Action item »
Search the records below for the string "minus", and report each line that contains it.

Data provided »

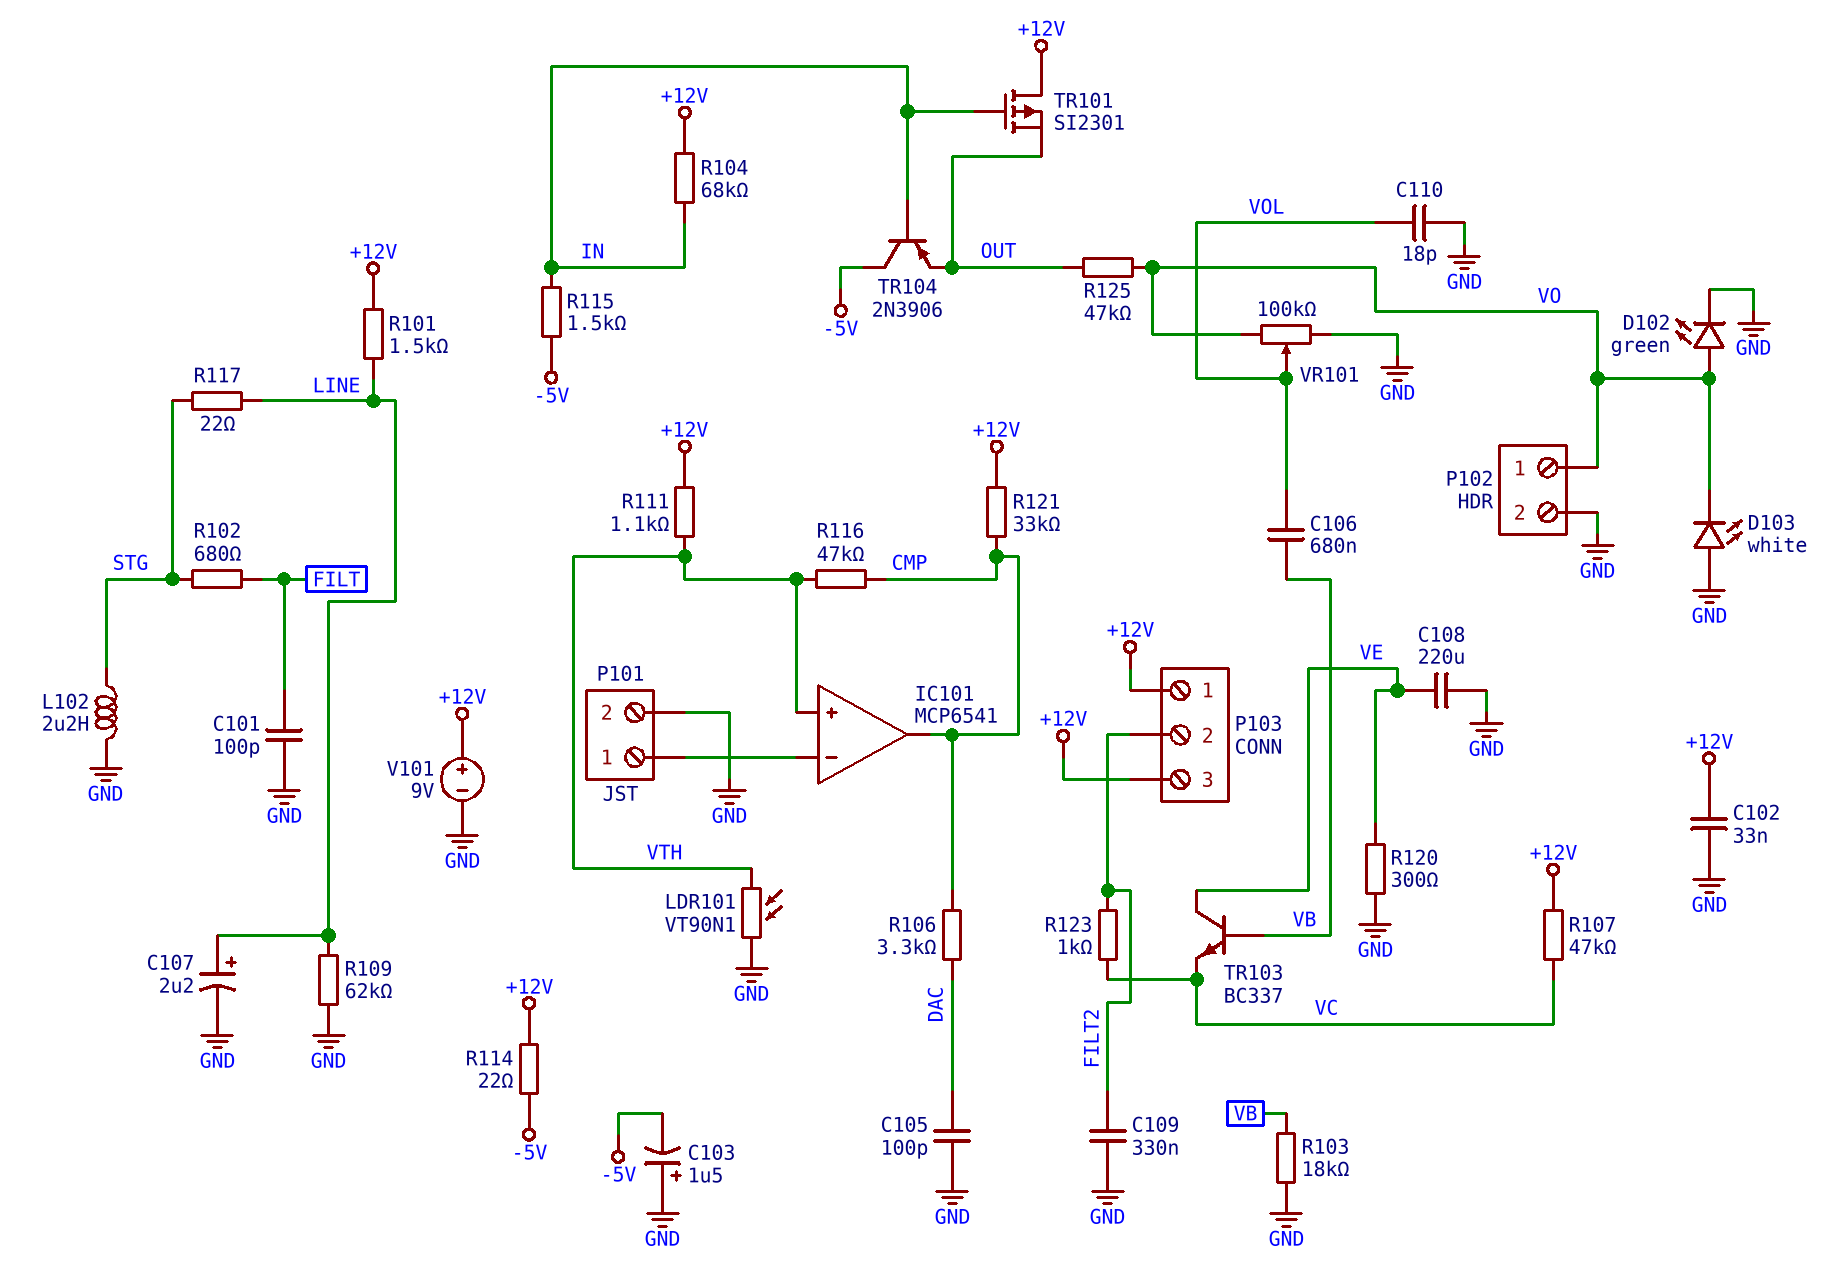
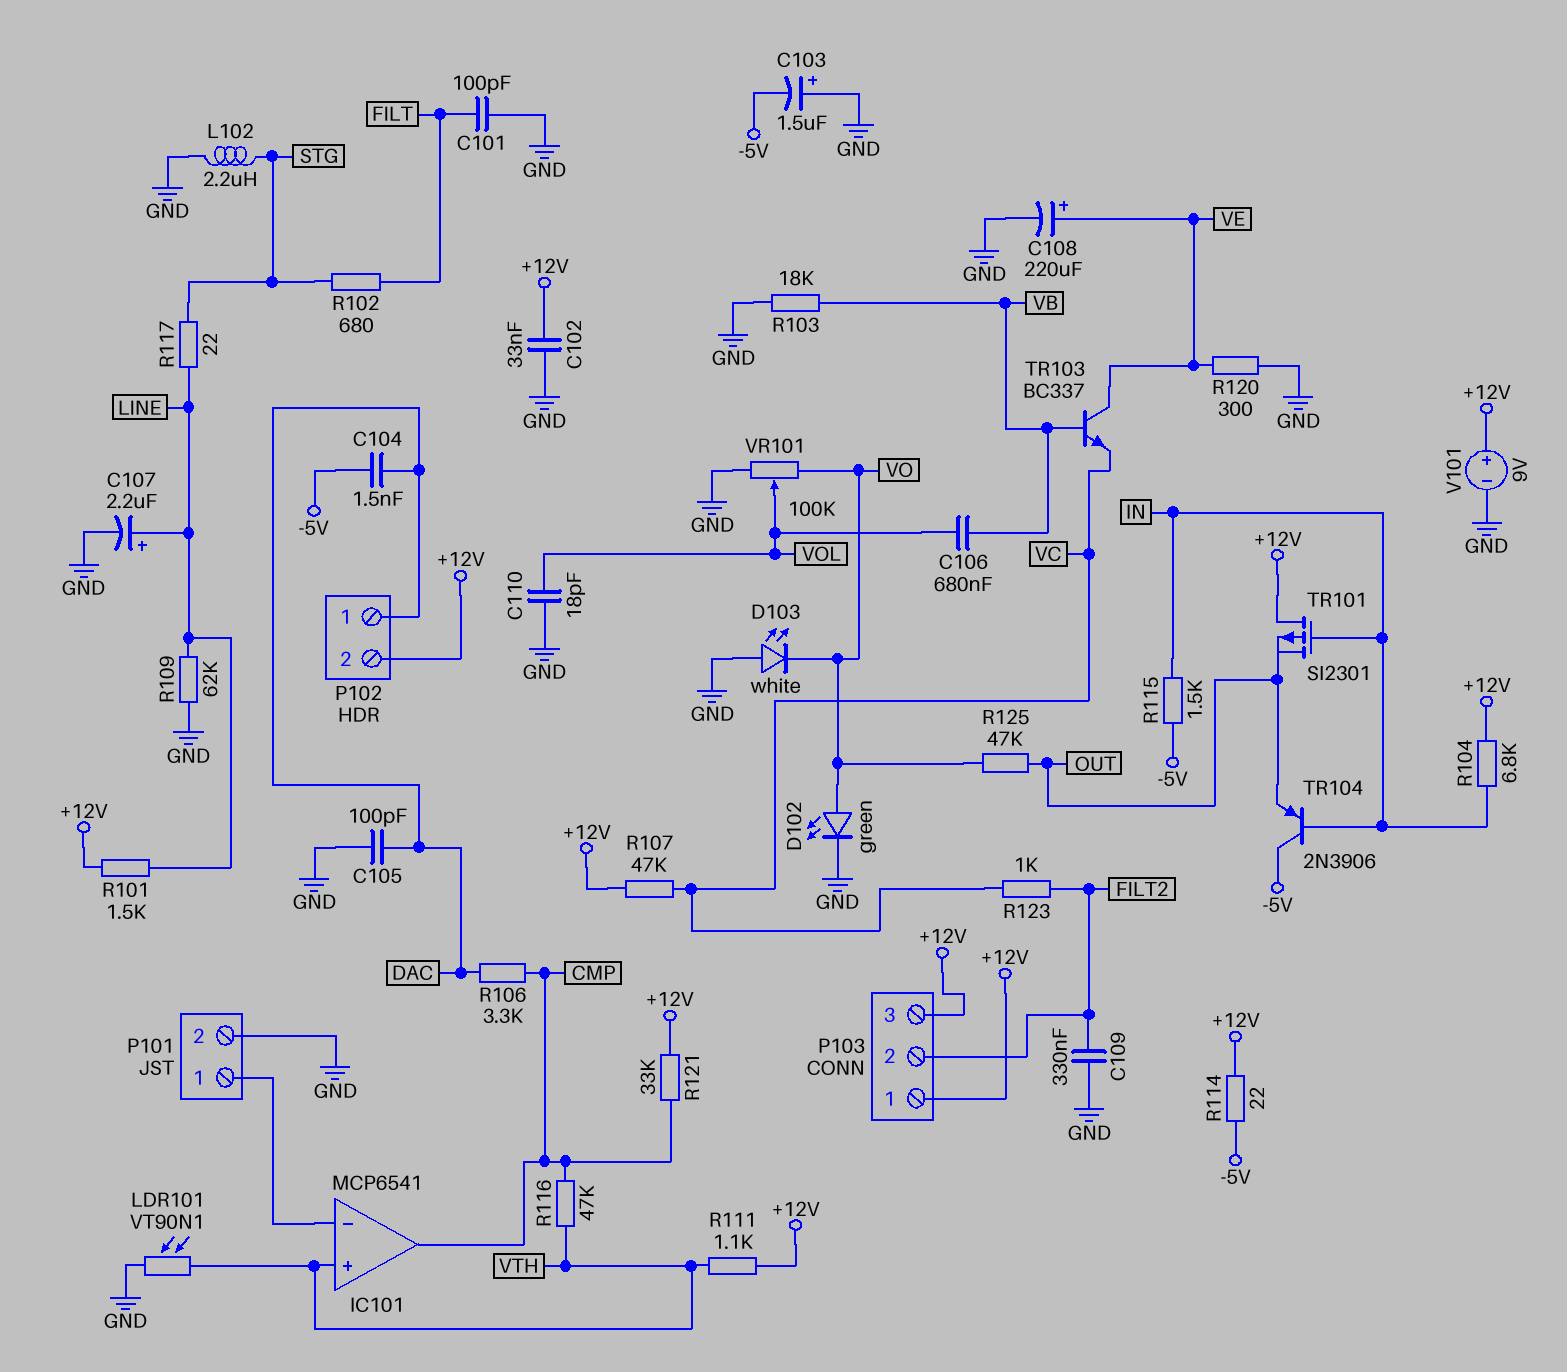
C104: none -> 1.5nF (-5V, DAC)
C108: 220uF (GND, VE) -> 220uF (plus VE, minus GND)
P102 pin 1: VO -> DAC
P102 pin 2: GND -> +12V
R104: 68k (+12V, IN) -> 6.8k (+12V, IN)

* * *

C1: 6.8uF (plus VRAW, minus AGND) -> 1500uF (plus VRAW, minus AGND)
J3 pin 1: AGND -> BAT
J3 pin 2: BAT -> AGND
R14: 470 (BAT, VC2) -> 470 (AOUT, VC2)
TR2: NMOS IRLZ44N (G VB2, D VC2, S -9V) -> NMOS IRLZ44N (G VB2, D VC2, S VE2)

Response area »
C108: 220uF (GND, VE) -> 220uF (plus VE, minus GND)
C1: 6.8uF (plus VRAW, minus AGND) -> 1500uF (plus VRAW, minus AGND)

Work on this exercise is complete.